What is required: For the entries below, the expected answer is the line with "TFT pin CS: B15 -> A11", the line with "SONAR1 pin TRIG: A0 -> 4", and every line between them, exactly as written, and nothing more.

Version comparison data:
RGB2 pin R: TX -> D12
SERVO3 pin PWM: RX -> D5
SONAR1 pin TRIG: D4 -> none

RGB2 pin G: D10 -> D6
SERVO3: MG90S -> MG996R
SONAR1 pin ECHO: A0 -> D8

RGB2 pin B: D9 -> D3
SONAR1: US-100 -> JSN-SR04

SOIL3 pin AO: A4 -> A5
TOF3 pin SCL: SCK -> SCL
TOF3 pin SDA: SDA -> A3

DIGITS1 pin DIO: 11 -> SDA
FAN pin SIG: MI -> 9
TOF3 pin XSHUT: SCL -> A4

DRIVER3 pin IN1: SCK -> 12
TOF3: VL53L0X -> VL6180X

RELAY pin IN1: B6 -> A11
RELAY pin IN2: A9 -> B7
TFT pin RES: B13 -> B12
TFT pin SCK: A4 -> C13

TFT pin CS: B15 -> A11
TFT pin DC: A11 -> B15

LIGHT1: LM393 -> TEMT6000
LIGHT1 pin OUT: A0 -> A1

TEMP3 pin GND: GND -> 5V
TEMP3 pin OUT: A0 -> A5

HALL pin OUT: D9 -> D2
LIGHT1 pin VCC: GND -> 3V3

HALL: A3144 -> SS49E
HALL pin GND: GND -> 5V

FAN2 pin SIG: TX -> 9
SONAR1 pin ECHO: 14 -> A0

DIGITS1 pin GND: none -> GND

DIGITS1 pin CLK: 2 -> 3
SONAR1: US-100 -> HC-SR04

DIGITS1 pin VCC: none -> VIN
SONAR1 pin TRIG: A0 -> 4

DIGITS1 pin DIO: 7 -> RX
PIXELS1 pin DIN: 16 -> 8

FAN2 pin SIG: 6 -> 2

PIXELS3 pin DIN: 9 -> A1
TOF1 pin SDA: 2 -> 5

Response to this exercise:
TFT pin CS: B15 -> A11
TFT pin DC: A11 -> B15

LIGHT1: LM393 -> TEMT6000
LIGHT1 pin OUT: A0 -> A1

TEMP3 pin GND: GND -> 5V
TEMP3 pin OUT: A0 -> A5

HALL pin OUT: D9 -> D2
LIGHT1 pin VCC: GND -> 3V3

HALL: A3144 -> SS49E
HALL pin GND: GND -> 5V

FAN2 pin SIG: TX -> 9
SONAR1 pin ECHO: 14 -> A0

DIGITS1 pin GND: none -> GND

DIGITS1 pin CLK: 2 -> 3
SONAR1: US-100 -> HC-SR04

DIGITS1 pin VCC: none -> VIN
SONAR1 pin TRIG: A0 -> 4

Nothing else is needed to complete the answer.